Problem statement: Give the records again in full, exactly as they appear, but without the pictures.

[Stored records]

== == ==

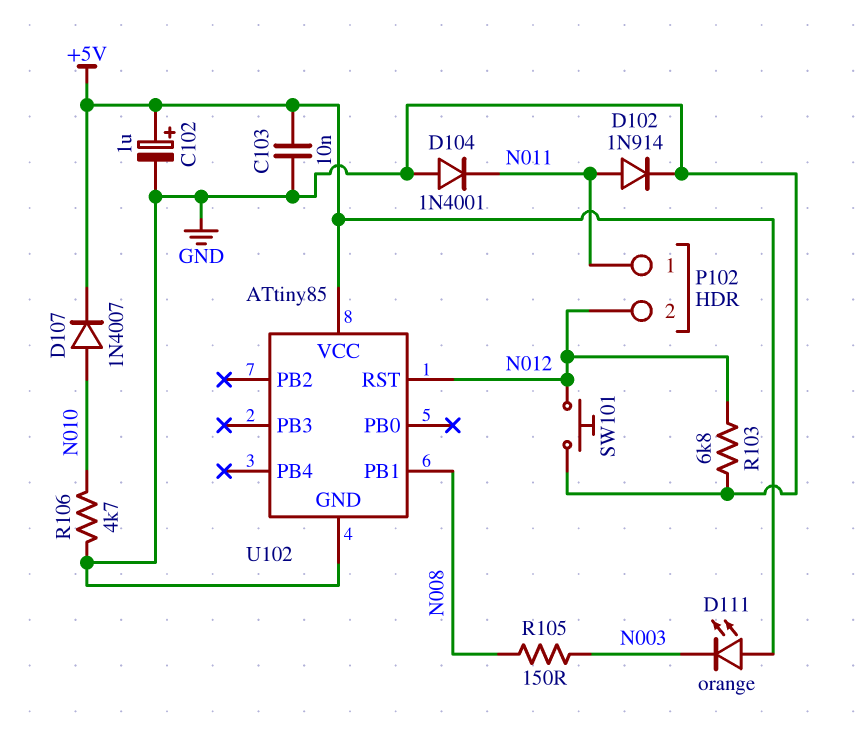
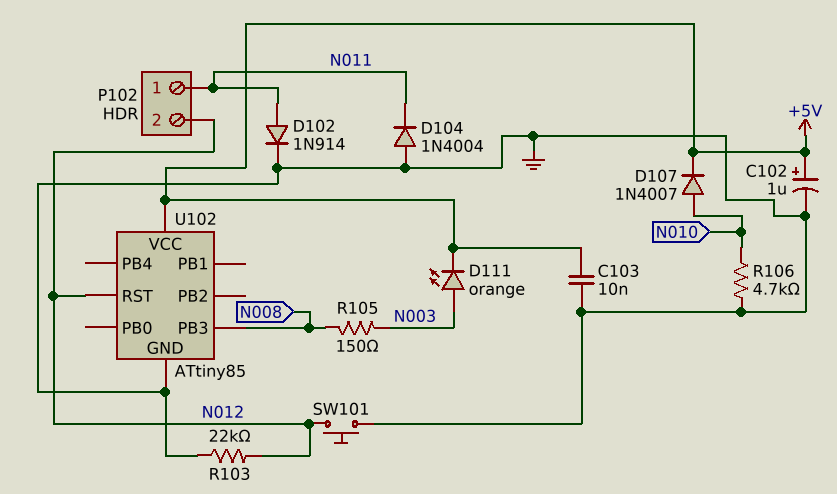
D104: diode 1N4001 (A GND, K N011) -> diode 1N4004 (A GND, K N011)
D111: LED orange (A +5V, K N003) -> LED orange (A N003, K +5V)
R103: 6.8k (GND, N012) -> 22k (GND, N012)
U102 pin PB1: N008 -> none
U102 pin PB3: none -> N008

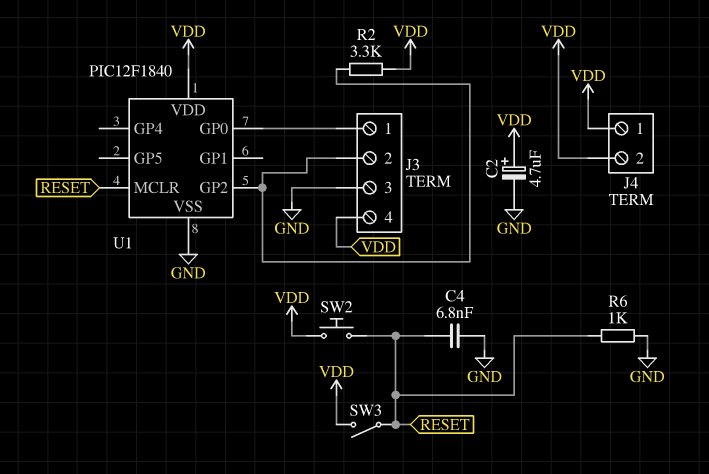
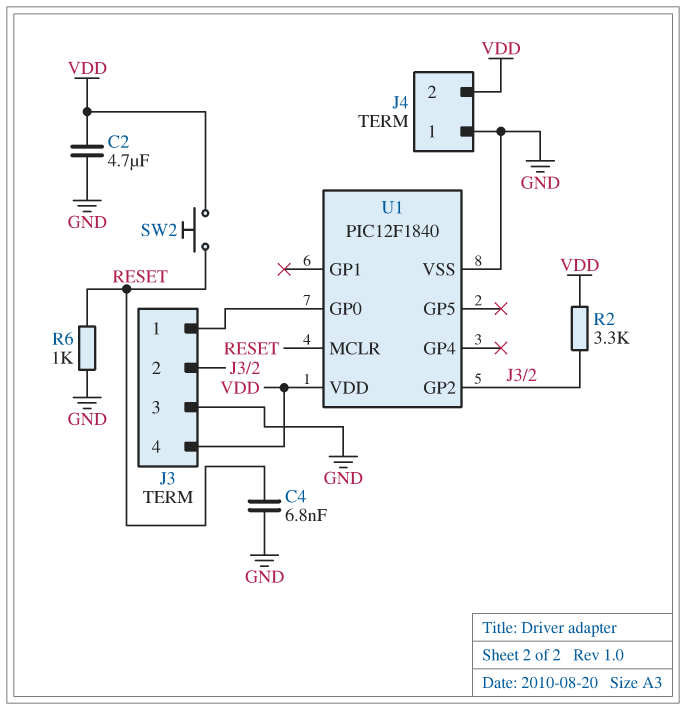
C2: 4.7uF (plus VDD, minus GND) -> 4.7uF (GND, VDD)
J4 pin 1: VDD -> GND
SW3: switch (RESET, VDD) -> none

== == ==

Response to the exercise:
D104: diode 1N4001 (A GND, K N011) -> diode 1N4004 (A GND, K N011)
D111: LED orange (A +5V, K N003) -> LED orange (A N003, K +5V)
R103: 6.8k (GND, N012) -> 22k (GND, N012)
U102 pin PB1: N008 -> none
U102 pin PB3: none -> N008

C2: 4.7uF (plus VDD, minus GND) -> 4.7uF (GND, VDD)
J4 pin 1: VDD -> GND
SW3: switch (RESET, VDD) -> none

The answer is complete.